START STORED DATA
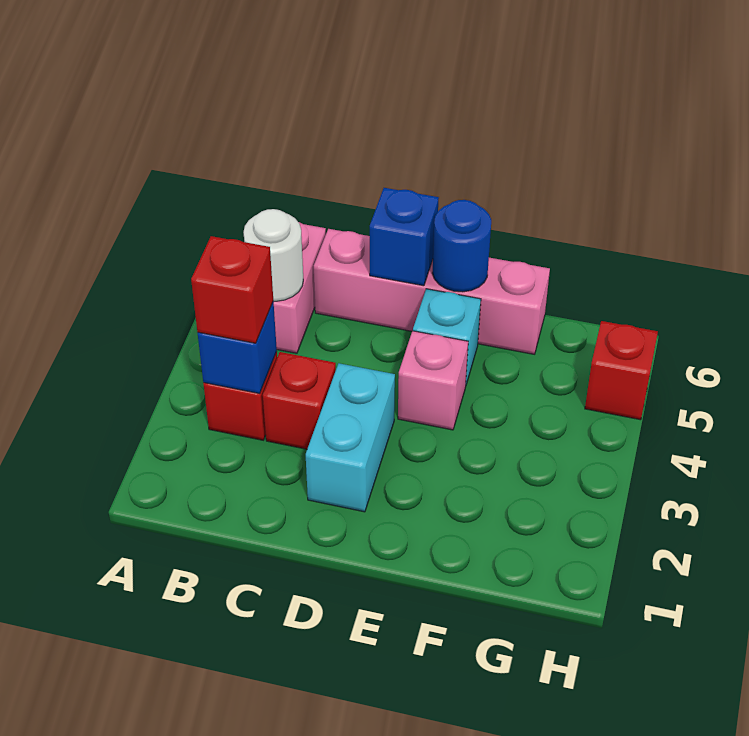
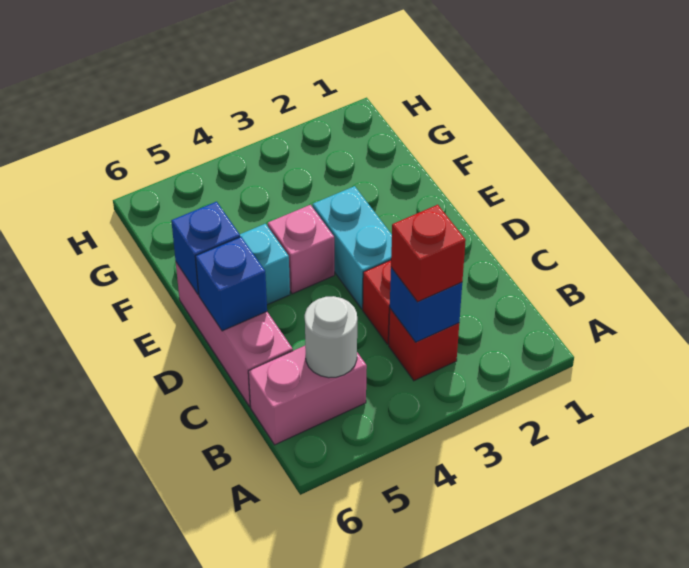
pink brick C6:F6 level 1 -> pink brick C6:E6 level 1
cyan brick D2:D3 level 1 -> cyan brick D3:E3 level 1
blue round brick E6 level 2 -> blue brick E6 level 2
red brick H5 level 1 -> none

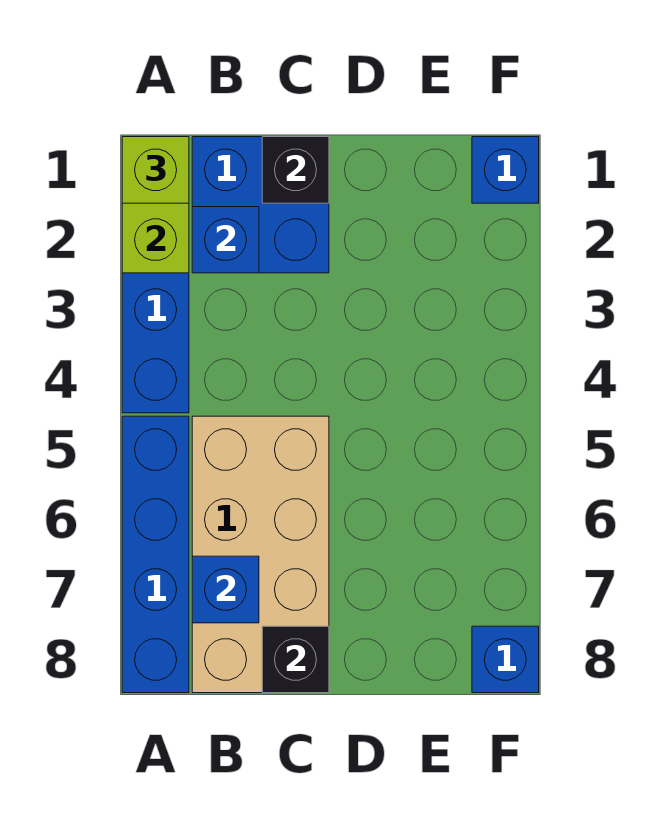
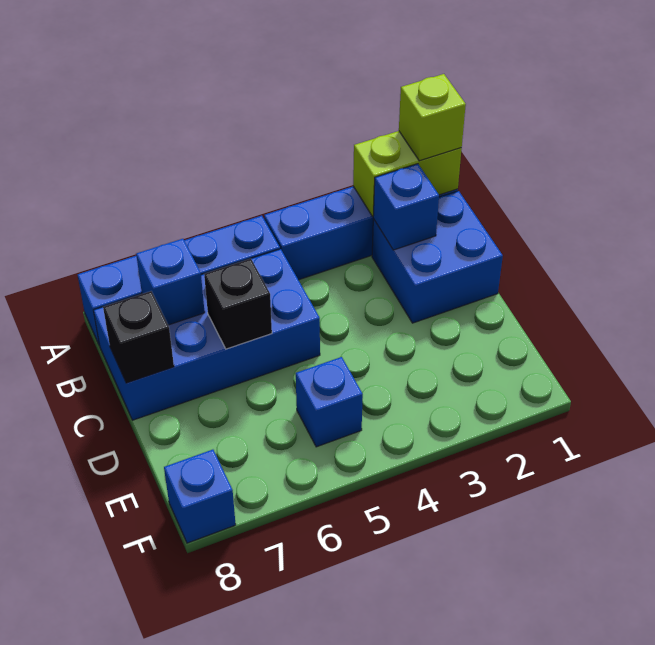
tan brick B5:C8 level 1 -> blue brick B5:C8 level 1
black brick C1 level 2 -> black brick C6 level 2
blue brick F1 level 1 -> blue brick E5 level 1

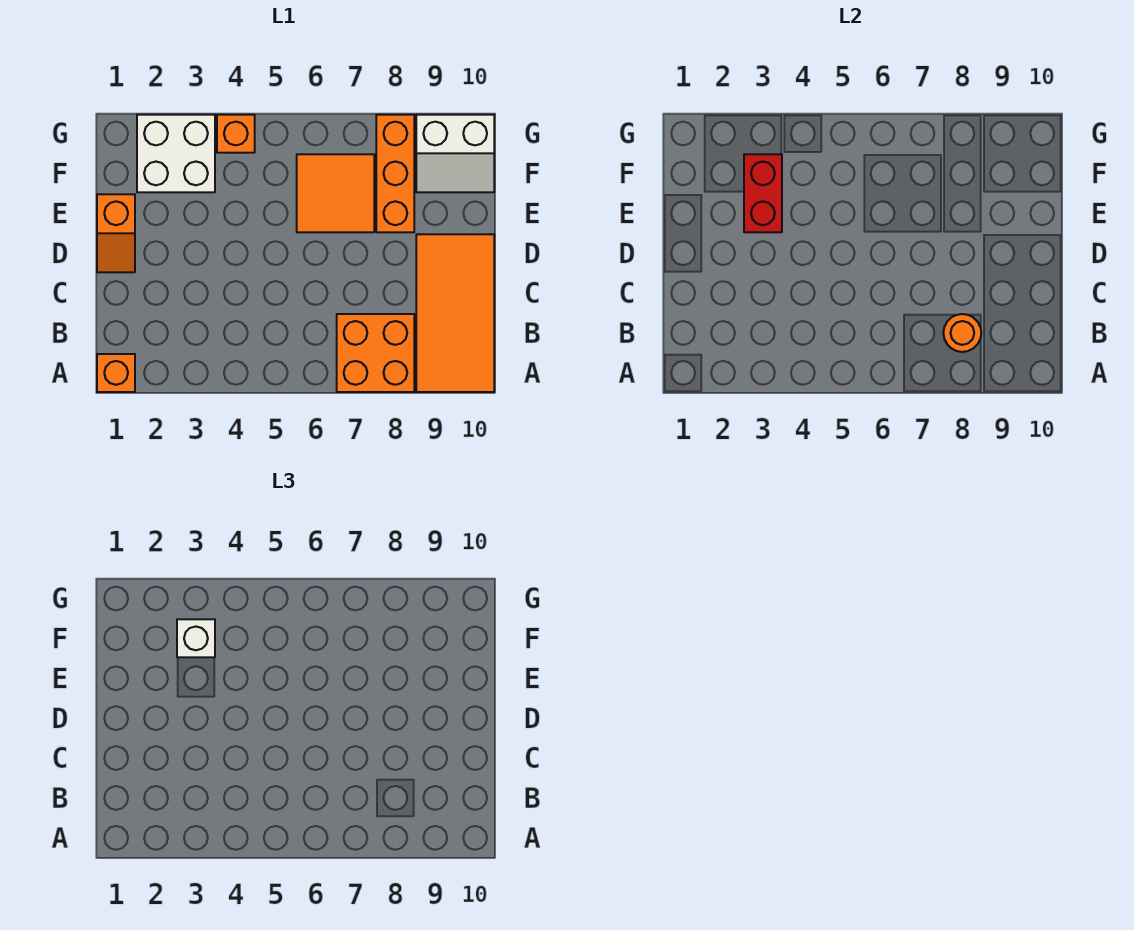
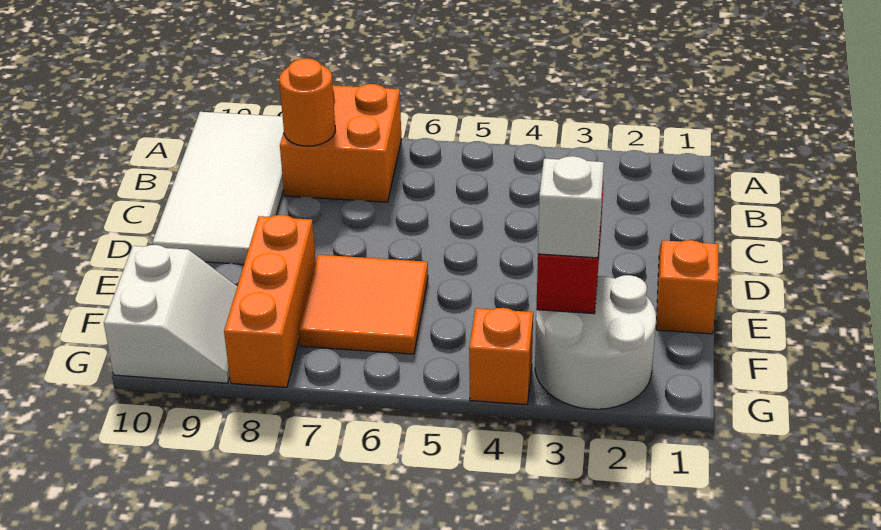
orange brick A1 level 1 -> none
orange tile A9:D10 level 1 -> white tile A9:D10 level 1
white brick F2:G3 level 1 -> white round brick F2:G3 level 1
white slope F9:G10 level 1 top G -> white slope F9:G10 level 1 top 10

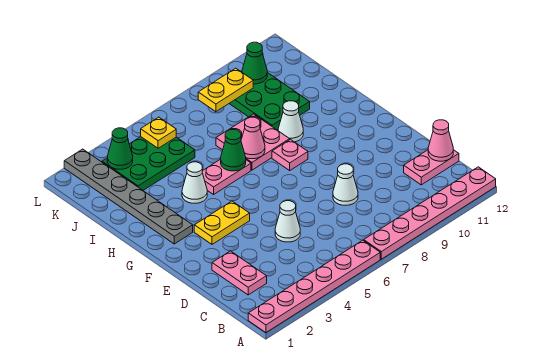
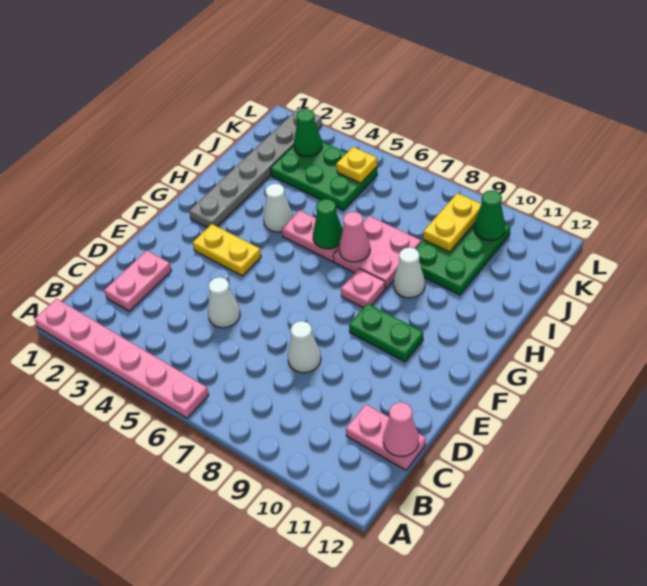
pink plate A7:A12 level 1 -> none
none -> green plate F9:F10 level 1
yellow plate K8:K9 level 2 -> yellow plate J9:K9 level 2

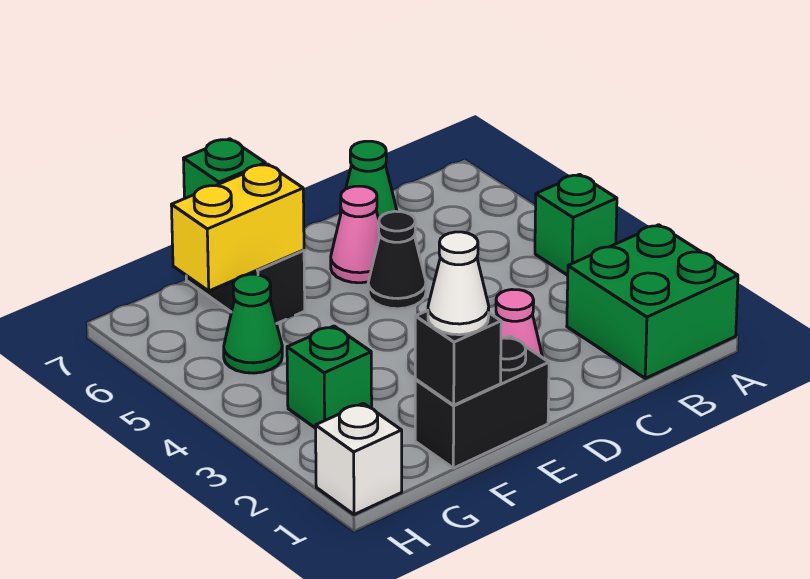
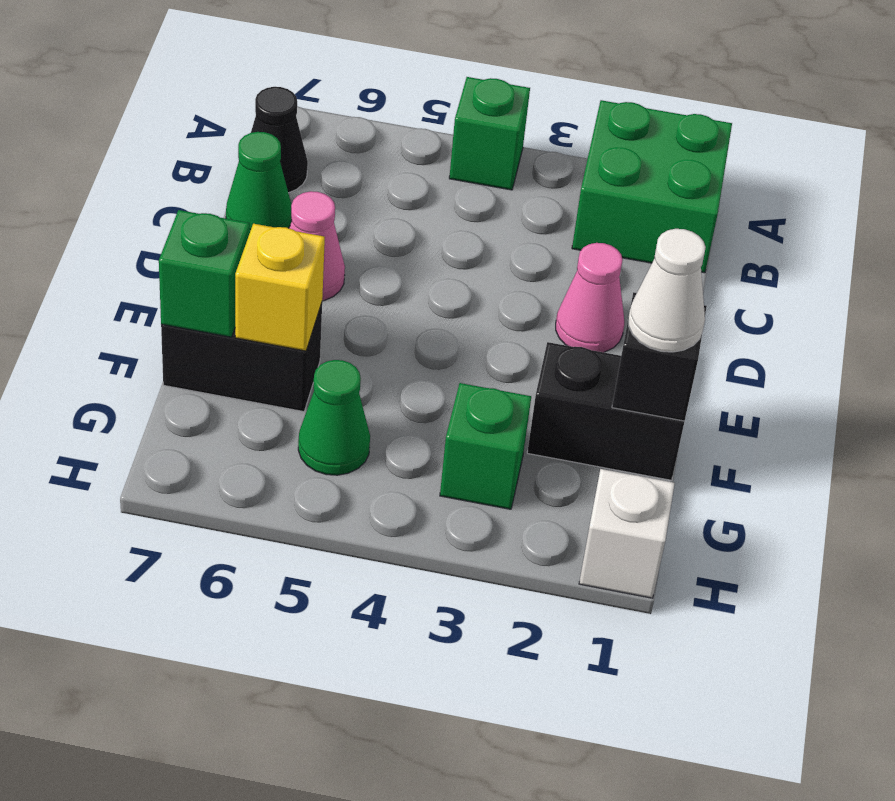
black cone D5 level 1 -> black cone B7 level 1
black brick E1:F1 level 1 -> black brick F1:F2 level 1
yellow brick F6:G6 level 2 -> yellow brick F6 level 2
END STORED DATA
■ **TASK ITEM**: In the copy, omit the pictures and give every line of the data exactly.

■ **SOLUTION FOR THIS EXERCISE**:
pink brick C6:F6 level 1 -> pink brick C6:E6 level 1
cyan brick D2:D3 level 1 -> cyan brick D3:E3 level 1
blue round brick E6 level 2 -> blue brick E6 level 2
red brick H5 level 1 -> none

tan brick B5:C8 level 1 -> blue brick B5:C8 level 1
black brick C1 level 2 -> black brick C6 level 2
blue brick F1 level 1 -> blue brick E5 level 1

orange brick A1 level 1 -> none
orange tile A9:D10 level 1 -> white tile A9:D10 level 1
white brick F2:G3 level 1 -> white round brick F2:G3 level 1
white slope F9:G10 level 1 top G -> white slope F9:G10 level 1 top 10

pink plate A7:A12 level 1 -> none
none -> green plate F9:F10 level 1
yellow plate K8:K9 level 2 -> yellow plate J9:K9 level 2

black cone D5 level 1 -> black cone B7 level 1
black brick E1:F1 level 1 -> black brick F1:F2 level 1
yellow brick F6:G6 level 2 -> yellow brick F6 level 2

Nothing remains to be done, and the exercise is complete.